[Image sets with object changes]
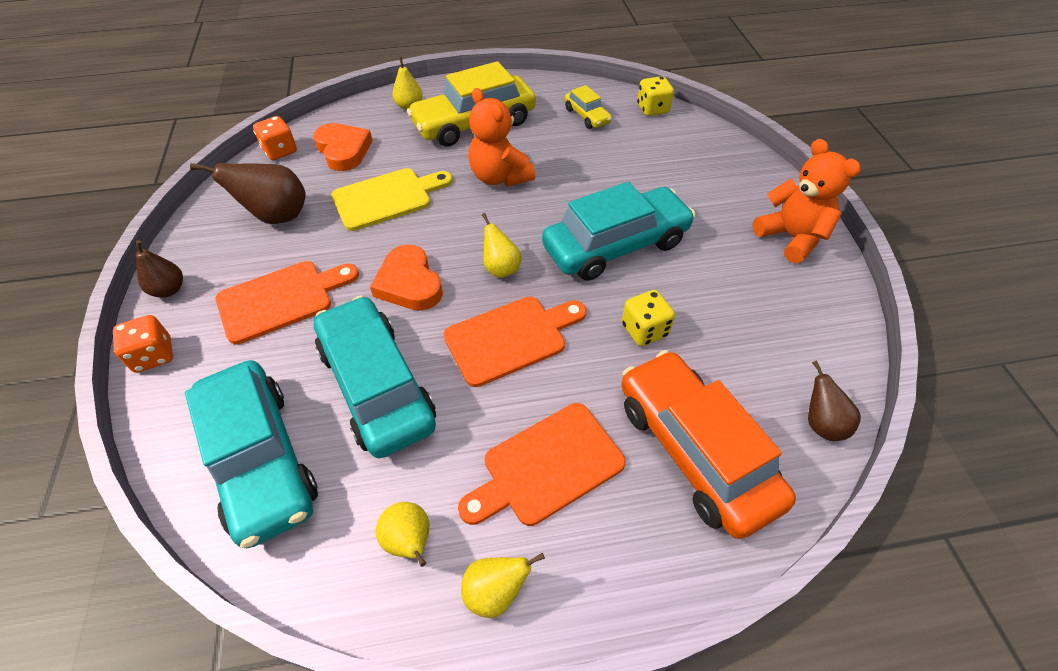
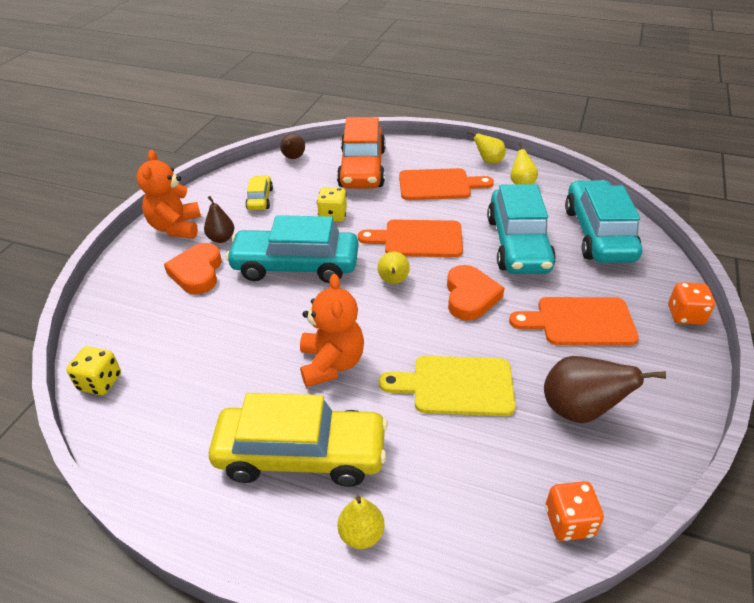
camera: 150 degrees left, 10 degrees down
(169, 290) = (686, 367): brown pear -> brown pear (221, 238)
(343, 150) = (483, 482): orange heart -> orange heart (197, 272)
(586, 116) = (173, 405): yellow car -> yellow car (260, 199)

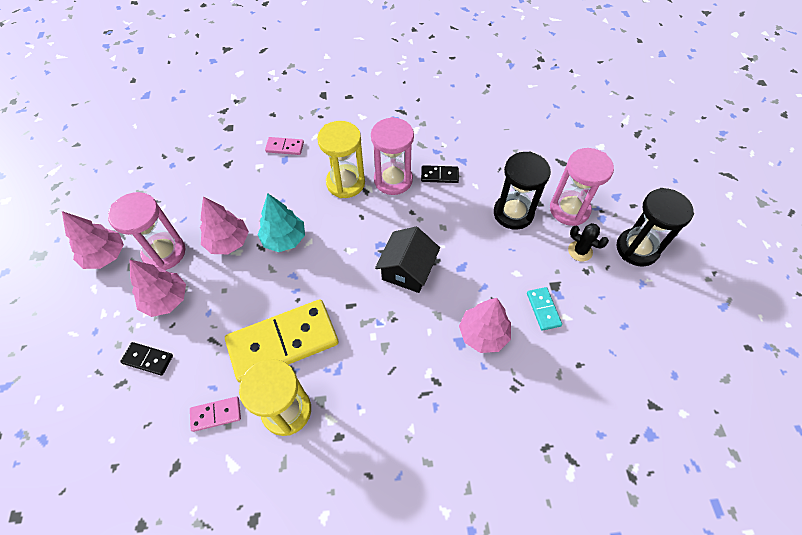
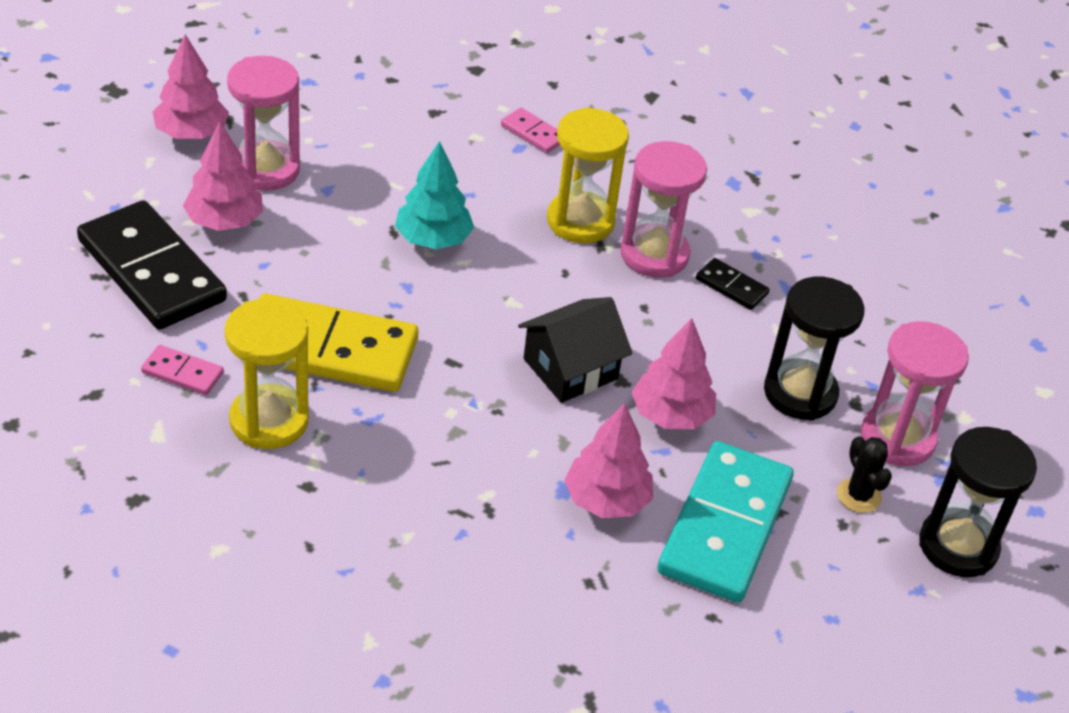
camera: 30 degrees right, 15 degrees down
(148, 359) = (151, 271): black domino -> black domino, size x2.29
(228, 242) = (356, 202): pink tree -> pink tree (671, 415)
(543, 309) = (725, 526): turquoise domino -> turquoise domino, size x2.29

## PROBLEM DETAILS
Without copying any images, transcribe the records exactly as they stand.

## WRITTEN ANSWER
camera: 150 degrees left, 10 degrees down
(169, 290) = (686, 367): brown pear -> brown pear (221, 238)
(343, 150) = (483, 482): orange heart -> orange heart (197, 272)
(586, 116) = (173, 405): yellow car -> yellow car (260, 199)

camera: 30 degrees right, 15 degrees down
(148, 359) = (151, 271): black domino -> black domino, size x2.29
(228, 242) = (356, 202): pink tree -> pink tree (671, 415)
(543, 309) = (725, 526): turquoise domino -> turquoise domino, size x2.29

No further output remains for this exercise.